§ **Object correspondence data**:
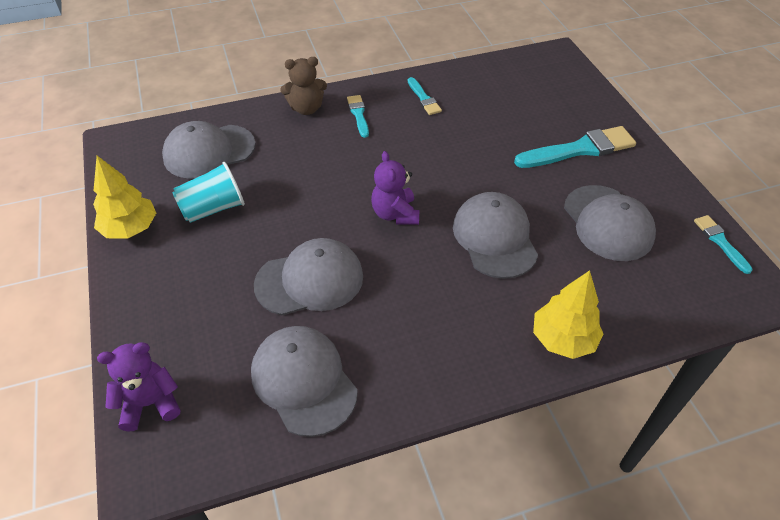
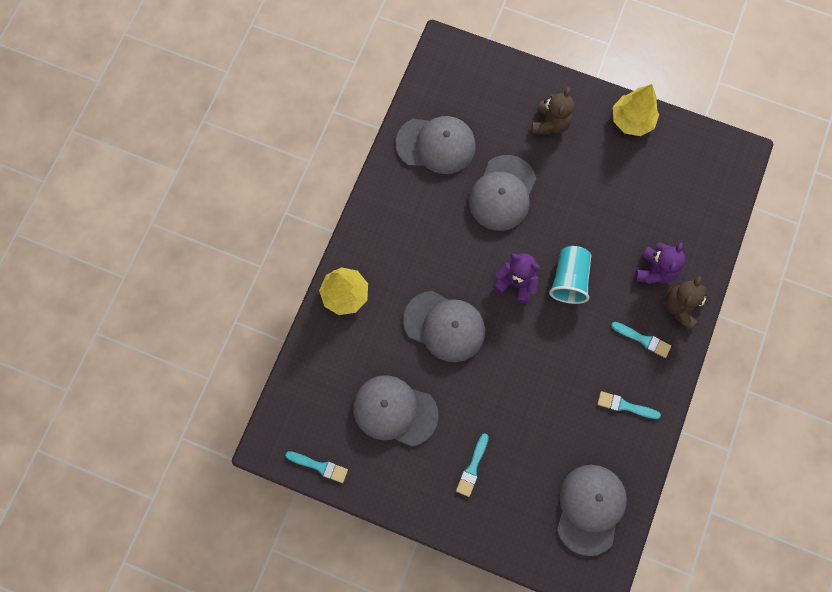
camera: 130 degrees right, 25 degrees up
(150, 403) = (484, 69): purple teddy bear -> purple teddy bear (654, 270)
(186, 291) = (550, 124): none -> brown teddy bear
(209, 151) = (679, 208): grey cap -> grey cap (590, 508)
(213, 208) = (613, 177): turquoise cup -> turquoise cup (569, 279)
(579, 149) = (472, 467): turquoise brush -> turquoise brush, size x0.53

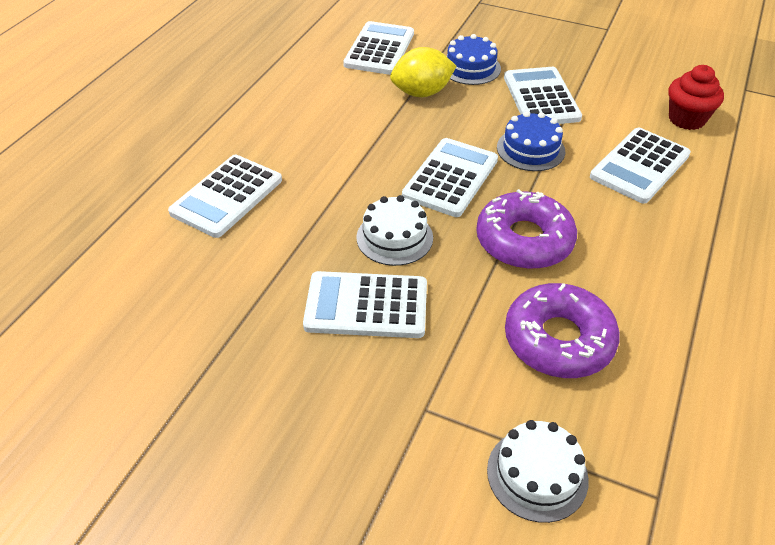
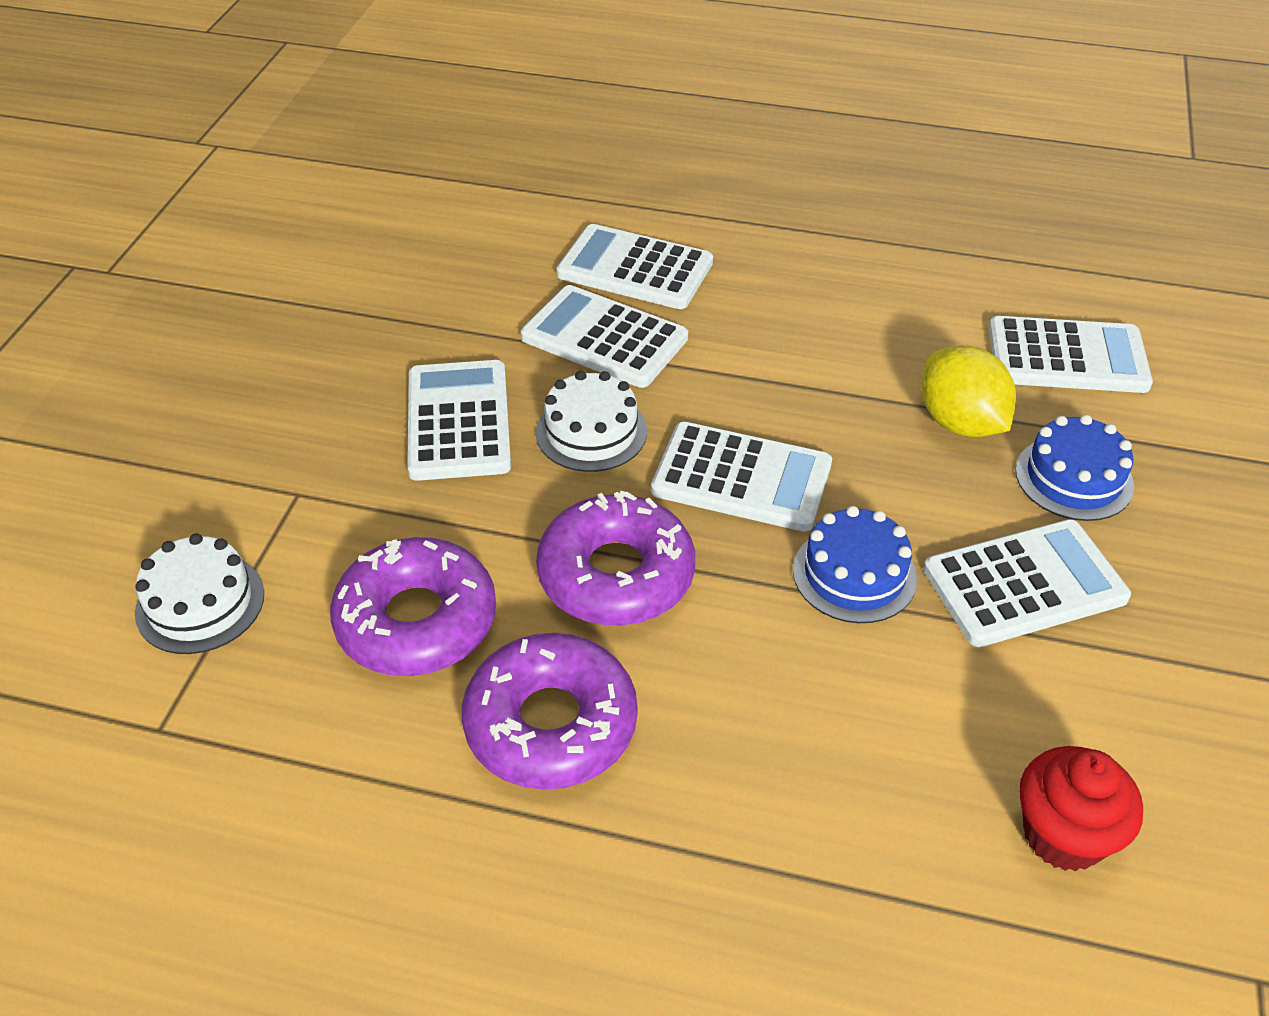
camera: 80 degrees right, 0 degrees up
(638, 281) = (551, 724): none -> purple donut
(639, 166) = (863, 739): white calculator -> white calculator (604, 338)

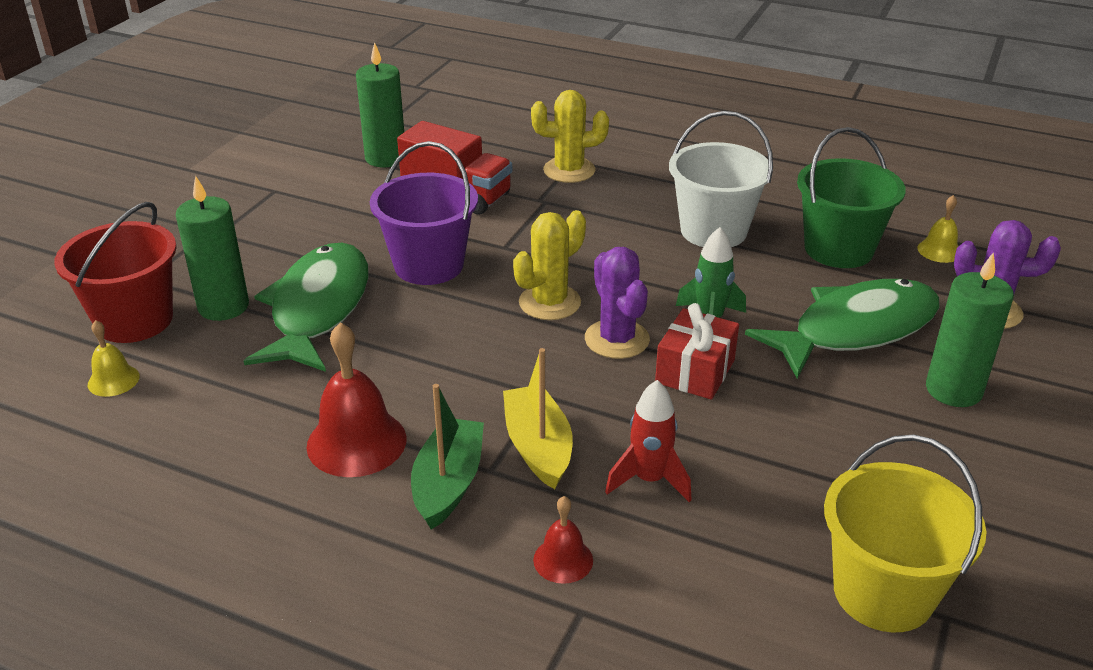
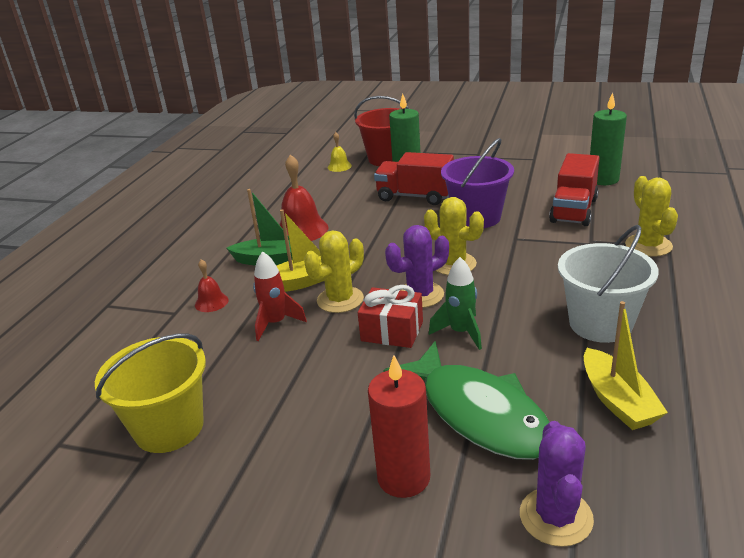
camera: 85 degrees right, 5 degrees down
(318, 309) = (415, 196): green fish -> red truck
(605, 411) = (340, 300): none -> yellow cactus
(838, 249) = (617, 401): green bucket -> yellow boat
(939, 250) = (666, 480): yellow bell -> none
(953, 390) = (403, 477): green candle -> red candle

§ **Task brief**:
Write out again only the lines from the line that contains "(186, 291) = (550, 124): none" through the last line of the records, both ends included, without any of the pictures.

§ **Answer to this task**:
(186, 291) = (550, 124): none -> brown teddy bear
(209, 151) = (679, 208): grey cap -> grey cap (590, 508)
(213, 208) = (613, 177): turquoise cup -> turquoise cup (569, 279)
(579, 149) = (472, 467): turquoise brush -> turquoise brush, size x0.53

camera: 80 degrees right, 0 degrees up
(638, 281) = (551, 724): none -> purple donut
(639, 166) = (863, 739): white calculator -> white calculator (604, 338)

camera: 85 degrees right, 5 degrees down
(318, 309) = (415, 196): green fish -> red truck
(605, 411) = (340, 300): none -> yellow cactus
(838, 249) = (617, 401): green bucket -> yellow boat
(939, 250) = (666, 480): yellow bell -> none
(953, 390) = (403, 477): green candle -> red candle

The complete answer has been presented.